◆ Dataset entries
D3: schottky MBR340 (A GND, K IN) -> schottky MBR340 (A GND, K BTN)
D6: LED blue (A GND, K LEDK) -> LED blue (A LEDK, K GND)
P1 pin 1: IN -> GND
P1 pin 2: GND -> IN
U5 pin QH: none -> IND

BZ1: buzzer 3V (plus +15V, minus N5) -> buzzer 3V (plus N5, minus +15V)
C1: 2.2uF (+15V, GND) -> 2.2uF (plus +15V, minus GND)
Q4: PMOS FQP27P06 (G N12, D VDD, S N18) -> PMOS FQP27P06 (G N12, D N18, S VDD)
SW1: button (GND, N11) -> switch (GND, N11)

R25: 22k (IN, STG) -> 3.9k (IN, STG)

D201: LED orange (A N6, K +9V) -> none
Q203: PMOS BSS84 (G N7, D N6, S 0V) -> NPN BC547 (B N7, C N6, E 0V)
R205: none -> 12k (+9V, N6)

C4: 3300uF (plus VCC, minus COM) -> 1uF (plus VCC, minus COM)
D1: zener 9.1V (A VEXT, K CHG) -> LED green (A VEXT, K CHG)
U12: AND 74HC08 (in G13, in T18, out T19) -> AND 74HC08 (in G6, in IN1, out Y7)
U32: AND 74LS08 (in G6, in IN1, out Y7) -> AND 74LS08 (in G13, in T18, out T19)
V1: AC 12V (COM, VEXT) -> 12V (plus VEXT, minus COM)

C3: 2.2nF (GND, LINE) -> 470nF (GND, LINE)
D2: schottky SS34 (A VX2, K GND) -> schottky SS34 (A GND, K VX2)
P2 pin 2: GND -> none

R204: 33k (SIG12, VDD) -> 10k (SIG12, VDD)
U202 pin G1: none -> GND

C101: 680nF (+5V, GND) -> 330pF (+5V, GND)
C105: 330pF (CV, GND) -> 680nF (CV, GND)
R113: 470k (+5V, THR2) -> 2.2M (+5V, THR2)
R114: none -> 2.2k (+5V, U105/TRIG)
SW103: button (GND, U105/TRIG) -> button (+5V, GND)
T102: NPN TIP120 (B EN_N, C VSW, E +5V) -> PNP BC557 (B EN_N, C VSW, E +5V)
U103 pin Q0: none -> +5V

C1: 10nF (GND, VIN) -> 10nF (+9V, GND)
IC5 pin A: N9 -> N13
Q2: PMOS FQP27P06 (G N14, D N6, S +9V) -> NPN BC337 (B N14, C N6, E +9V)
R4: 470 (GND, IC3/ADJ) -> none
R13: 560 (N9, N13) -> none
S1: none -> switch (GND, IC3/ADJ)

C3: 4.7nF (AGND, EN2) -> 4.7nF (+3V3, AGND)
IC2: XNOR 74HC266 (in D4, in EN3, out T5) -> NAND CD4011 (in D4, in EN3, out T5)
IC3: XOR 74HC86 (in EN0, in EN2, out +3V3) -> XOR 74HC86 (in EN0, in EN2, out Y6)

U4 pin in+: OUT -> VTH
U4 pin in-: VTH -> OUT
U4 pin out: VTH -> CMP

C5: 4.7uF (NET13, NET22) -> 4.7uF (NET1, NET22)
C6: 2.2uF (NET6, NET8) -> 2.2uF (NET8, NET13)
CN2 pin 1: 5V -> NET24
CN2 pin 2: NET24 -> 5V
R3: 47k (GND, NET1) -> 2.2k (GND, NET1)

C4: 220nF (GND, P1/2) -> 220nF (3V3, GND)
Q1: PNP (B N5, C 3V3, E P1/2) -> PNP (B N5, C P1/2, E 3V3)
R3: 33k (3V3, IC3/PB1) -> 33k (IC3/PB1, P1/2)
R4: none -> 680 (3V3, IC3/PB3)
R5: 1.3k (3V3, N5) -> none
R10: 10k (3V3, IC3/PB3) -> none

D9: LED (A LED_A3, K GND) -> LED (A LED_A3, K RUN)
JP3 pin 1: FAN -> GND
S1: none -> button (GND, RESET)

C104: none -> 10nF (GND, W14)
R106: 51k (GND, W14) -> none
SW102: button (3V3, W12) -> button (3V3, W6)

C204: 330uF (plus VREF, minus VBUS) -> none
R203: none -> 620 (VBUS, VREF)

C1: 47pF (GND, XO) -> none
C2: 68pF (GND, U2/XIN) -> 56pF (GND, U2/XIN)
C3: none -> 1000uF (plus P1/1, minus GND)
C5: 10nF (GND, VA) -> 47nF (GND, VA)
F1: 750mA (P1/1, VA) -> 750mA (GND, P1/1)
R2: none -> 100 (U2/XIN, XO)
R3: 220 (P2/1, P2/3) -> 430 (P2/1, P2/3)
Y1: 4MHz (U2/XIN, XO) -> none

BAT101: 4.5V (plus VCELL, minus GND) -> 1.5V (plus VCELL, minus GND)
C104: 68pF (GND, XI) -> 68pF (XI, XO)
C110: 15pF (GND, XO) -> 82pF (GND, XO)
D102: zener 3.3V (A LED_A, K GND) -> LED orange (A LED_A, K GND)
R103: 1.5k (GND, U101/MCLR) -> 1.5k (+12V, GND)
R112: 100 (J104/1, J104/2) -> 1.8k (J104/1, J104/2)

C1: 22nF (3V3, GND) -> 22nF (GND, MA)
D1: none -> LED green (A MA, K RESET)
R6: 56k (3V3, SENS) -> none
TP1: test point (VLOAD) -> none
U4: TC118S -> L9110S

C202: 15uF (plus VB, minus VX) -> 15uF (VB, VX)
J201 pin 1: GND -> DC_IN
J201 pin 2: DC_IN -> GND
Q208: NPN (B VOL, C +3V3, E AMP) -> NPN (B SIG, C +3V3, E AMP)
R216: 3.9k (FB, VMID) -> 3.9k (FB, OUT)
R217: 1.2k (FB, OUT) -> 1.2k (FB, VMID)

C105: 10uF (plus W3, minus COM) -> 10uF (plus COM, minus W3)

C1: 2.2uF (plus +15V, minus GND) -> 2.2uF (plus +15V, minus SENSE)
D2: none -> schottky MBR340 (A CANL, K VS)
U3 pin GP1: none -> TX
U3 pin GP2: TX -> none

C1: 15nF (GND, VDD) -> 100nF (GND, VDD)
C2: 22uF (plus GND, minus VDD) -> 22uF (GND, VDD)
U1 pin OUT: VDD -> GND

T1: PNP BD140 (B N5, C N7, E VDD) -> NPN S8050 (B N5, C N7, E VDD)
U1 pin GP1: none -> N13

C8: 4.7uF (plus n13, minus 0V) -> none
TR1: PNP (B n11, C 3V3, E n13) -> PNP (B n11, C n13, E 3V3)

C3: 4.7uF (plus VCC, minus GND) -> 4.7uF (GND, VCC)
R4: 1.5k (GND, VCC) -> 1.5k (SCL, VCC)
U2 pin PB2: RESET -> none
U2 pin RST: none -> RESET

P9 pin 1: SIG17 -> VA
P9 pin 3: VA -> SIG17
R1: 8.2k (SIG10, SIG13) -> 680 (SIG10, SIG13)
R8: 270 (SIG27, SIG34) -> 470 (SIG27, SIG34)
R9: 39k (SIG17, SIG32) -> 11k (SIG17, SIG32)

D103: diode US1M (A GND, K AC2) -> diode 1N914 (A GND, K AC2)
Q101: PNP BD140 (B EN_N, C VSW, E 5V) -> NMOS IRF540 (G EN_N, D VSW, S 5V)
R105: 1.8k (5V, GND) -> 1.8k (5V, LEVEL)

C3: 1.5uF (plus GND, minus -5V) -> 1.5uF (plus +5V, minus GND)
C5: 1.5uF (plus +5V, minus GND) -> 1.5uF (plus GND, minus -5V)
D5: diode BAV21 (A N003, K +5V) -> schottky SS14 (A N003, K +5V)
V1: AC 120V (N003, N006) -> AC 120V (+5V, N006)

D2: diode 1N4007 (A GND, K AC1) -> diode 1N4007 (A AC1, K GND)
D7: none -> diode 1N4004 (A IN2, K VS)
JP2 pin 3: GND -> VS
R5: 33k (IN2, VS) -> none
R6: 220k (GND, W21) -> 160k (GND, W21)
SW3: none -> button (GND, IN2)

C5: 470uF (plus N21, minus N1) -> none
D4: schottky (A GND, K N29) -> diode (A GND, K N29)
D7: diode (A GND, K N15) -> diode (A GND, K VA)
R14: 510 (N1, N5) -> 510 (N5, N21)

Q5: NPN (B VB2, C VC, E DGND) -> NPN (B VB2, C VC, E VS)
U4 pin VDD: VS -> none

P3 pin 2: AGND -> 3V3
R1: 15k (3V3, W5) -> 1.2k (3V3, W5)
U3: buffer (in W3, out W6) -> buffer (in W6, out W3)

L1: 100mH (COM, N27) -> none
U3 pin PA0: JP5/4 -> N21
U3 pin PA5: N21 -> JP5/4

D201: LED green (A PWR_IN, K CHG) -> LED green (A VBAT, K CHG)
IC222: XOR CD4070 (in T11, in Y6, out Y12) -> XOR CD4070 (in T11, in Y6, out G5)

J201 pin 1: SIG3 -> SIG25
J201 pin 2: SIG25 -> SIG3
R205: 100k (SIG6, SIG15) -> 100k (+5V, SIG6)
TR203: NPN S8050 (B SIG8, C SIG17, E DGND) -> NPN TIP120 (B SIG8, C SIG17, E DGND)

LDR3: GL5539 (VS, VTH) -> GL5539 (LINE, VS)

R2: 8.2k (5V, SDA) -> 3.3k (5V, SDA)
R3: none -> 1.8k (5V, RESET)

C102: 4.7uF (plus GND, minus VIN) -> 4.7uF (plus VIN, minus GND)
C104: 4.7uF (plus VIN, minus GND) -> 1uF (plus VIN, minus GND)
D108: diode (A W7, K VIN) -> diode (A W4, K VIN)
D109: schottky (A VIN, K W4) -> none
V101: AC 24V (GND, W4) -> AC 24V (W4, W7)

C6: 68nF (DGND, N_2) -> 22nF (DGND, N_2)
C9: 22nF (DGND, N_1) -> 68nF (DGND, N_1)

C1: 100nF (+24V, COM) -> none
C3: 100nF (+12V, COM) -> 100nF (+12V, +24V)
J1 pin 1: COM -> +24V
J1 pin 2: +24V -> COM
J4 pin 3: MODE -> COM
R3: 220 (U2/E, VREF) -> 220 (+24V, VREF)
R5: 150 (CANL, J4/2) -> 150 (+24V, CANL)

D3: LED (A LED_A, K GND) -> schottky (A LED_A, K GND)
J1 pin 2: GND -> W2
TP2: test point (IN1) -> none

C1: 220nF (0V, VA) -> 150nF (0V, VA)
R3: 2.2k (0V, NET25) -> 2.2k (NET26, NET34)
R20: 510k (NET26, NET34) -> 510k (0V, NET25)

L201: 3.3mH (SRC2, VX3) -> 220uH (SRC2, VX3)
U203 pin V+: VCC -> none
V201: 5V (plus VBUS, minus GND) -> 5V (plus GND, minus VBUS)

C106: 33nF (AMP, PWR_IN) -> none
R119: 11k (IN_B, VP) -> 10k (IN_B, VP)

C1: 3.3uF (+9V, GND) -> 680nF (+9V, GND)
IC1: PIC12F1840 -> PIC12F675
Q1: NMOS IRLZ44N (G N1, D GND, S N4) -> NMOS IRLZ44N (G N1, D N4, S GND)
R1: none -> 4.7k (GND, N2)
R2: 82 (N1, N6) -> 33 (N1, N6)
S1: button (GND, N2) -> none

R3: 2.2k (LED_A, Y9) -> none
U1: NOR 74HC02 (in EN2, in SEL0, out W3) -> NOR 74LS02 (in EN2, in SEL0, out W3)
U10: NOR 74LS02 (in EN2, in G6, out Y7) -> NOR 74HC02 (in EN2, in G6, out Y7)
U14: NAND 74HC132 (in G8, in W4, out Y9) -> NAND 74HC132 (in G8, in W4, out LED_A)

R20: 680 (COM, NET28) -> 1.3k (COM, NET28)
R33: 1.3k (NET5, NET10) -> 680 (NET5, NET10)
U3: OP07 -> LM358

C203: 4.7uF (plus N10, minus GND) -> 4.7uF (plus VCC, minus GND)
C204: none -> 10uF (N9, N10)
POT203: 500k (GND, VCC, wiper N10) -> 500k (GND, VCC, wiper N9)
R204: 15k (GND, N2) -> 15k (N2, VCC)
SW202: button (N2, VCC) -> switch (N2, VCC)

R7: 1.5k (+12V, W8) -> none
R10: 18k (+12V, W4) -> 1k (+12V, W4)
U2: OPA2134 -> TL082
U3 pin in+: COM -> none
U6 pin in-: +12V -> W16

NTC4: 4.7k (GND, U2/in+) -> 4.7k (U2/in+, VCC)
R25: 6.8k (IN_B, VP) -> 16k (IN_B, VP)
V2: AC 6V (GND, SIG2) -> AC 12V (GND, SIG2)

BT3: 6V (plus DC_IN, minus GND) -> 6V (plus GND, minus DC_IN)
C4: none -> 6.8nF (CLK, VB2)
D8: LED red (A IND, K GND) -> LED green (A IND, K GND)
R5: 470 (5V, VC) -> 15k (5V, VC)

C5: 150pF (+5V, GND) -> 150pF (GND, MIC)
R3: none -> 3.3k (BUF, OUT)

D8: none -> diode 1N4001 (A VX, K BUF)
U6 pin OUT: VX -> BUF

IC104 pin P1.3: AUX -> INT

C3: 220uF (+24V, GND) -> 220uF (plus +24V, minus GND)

◆ Task description
Given the data above, transcribe exactly the lines from the one containing "D109: schottky (A VIN, K W4) -> none" down to the one containing "R5: 150 (CANL, J4/2) -> 150 (+24V, CANL)", and no others.

◆ Response
D109: schottky (A VIN, K W4) -> none
V101: AC 24V (GND, W4) -> AC 24V (W4, W7)

C6: 68nF (DGND, N_2) -> 22nF (DGND, N_2)
C9: 22nF (DGND, N_1) -> 68nF (DGND, N_1)

C1: 100nF (+24V, COM) -> none
C3: 100nF (+12V, COM) -> 100nF (+12V, +24V)
J1 pin 1: COM -> +24V
J1 pin 2: +24V -> COM
J4 pin 3: MODE -> COM
R3: 220 (U2/E, VREF) -> 220 (+24V, VREF)
R5: 150 (CANL, J4/2) -> 150 (+24V, CANL)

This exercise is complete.